# [RECORDED INFORMATION]

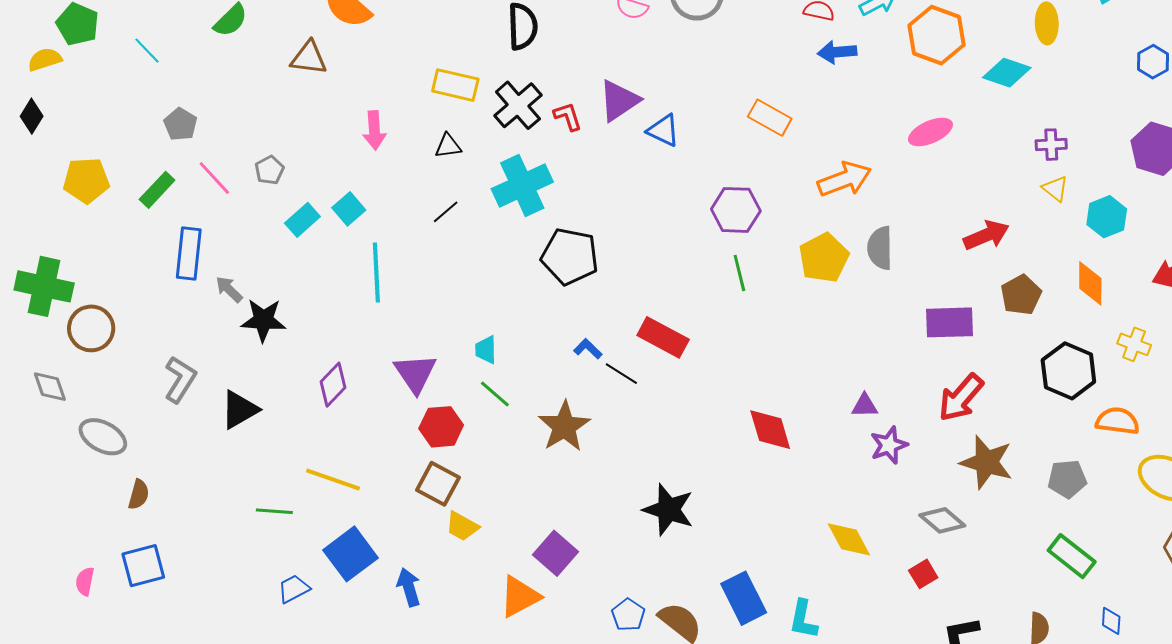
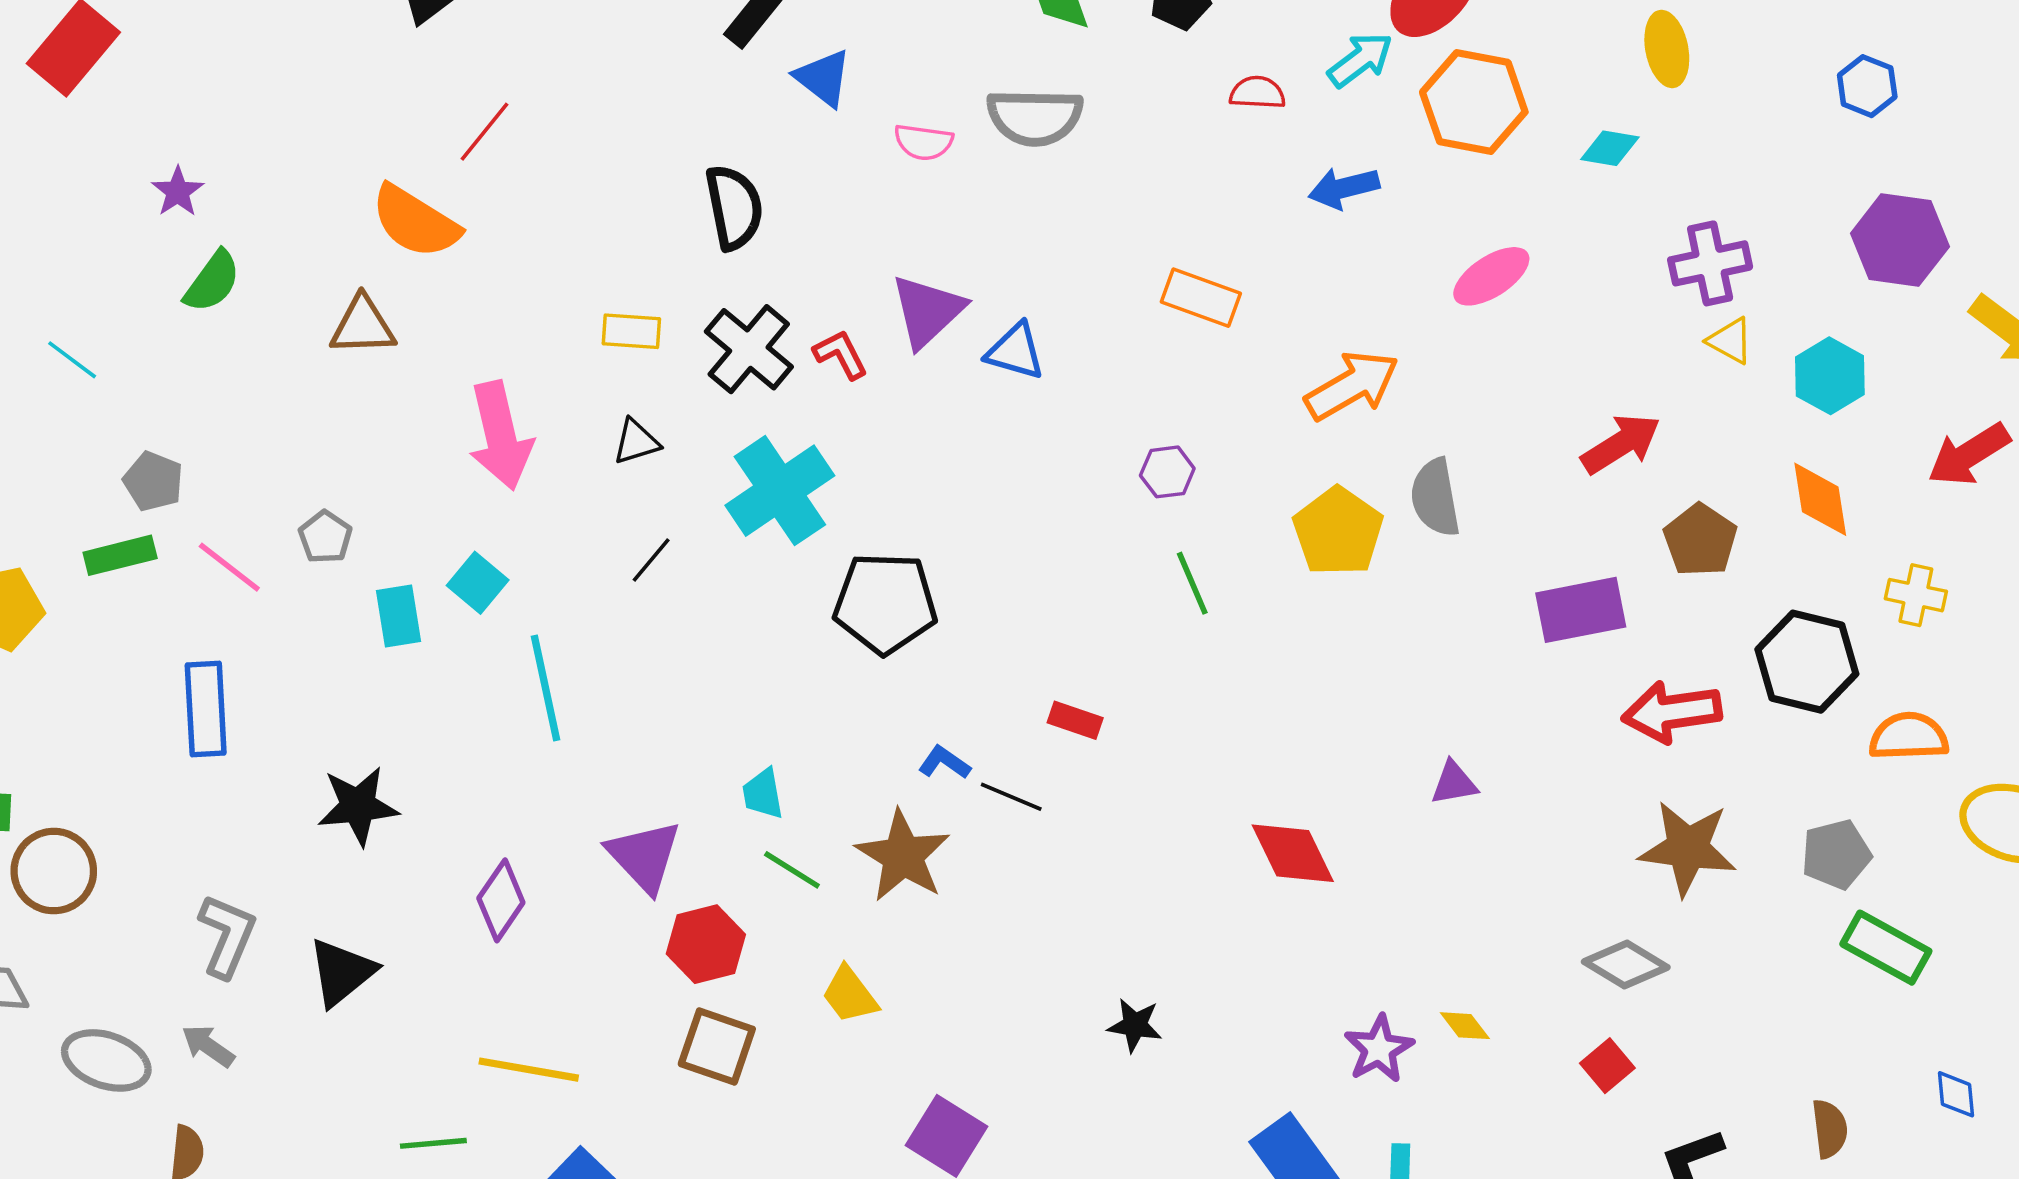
blue arrow: (837, 52) -> (1344, 188), moved
cyan diamond: (1007, 73) -> (1610, 148), size x0.7
yellow rectangle: (455, 85) -> (631, 331), size x0.7
pink arrow: (374, 130) -> (500, 436), size x1.5
purple cross: (1051, 145) -> (1710, 263), size x1.4
green rectangle: (157, 190) -> (120, 555), moved, turned 42
purple hexagon: (736, 210) -> (1167, 472), size x0.6
cyan rectangle: (302, 220) -> (398, 616), turned -48
gray arrow: (229, 289) -> (208, 1046), moved
red rectangle: (663, 337) -> (1075, 720), size x0.6
red arrow: (961, 398) -> (1672, 712), moved, turned 50
brown star: (564, 426) -> (903, 856), moved
purple star: (889, 445) -> (1379, 1049), moved
black star: (668, 510) -> (1135, 1025), size x0.6
yellow trapezoid: (462, 526) -> (850, 995), moved, turned 33
yellow diamond: (849, 539) -> (1465, 1026), size x0.6
green rectangle: (1072, 556) -> (1886, 948), moved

# [WORK ITEM]
Each line from the one containing "purple hexagon: (736, 210)" through the final line of the records must be repeated exactly, with no line added or dropped.

# [TASK RESULT]
purple hexagon: (736, 210) -> (1167, 472), size x0.6
cyan rectangle: (302, 220) -> (398, 616), turned -48
gray arrow: (229, 289) -> (208, 1046), moved
red rectangle: (663, 337) -> (1075, 720), size x0.6
red arrow: (961, 398) -> (1672, 712), moved, turned 50
brown star: (564, 426) -> (903, 856), moved
purple star: (889, 445) -> (1379, 1049), moved
black star: (668, 510) -> (1135, 1025), size x0.6
yellow trapezoid: (462, 526) -> (850, 995), moved, turned 33
yellow diamond: (849, 539) -> (1465, 1026), size x0.6
green rectangle: (1072, 556) -> (1886, 948), moved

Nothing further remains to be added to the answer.